Exercise directions: Look through the material below and copy exactly the lines from the line with "pink star: (406, 37) -> (475, 62), moved" to the line with "black L-shape: (139, 249)", those two lines included.

Data provided:
·····
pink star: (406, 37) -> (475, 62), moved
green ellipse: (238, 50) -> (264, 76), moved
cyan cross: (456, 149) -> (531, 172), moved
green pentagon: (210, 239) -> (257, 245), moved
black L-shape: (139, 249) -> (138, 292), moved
·····
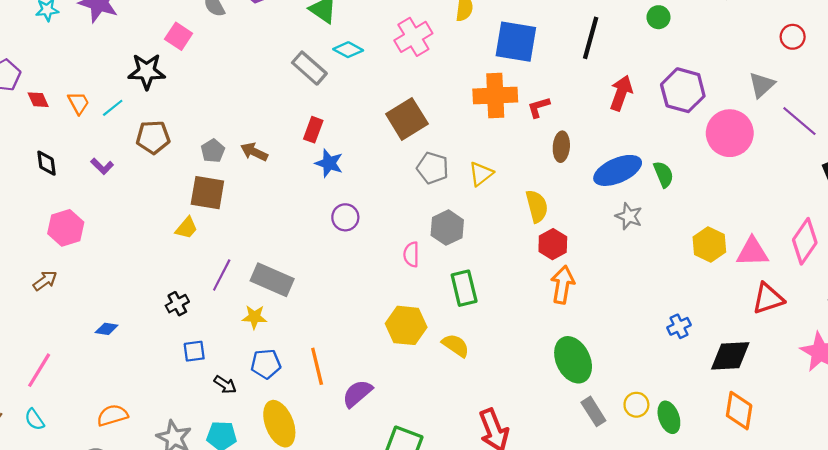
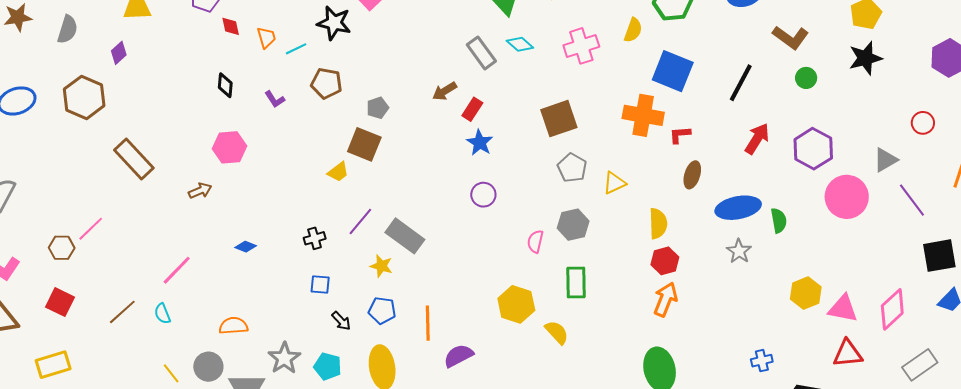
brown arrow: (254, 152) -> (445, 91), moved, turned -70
·····
Answer to the exercise:
pink star: (406, 37) -> (475, 62), moved
green ellipse: (238, 50) -> (264, 76), moved
cyan cross: (456, 149) -> (531, 172), moved
green pentagon: (210, 239) -> (257, 245), moved
black L-shape: (139, 249) -> (138, 292), moved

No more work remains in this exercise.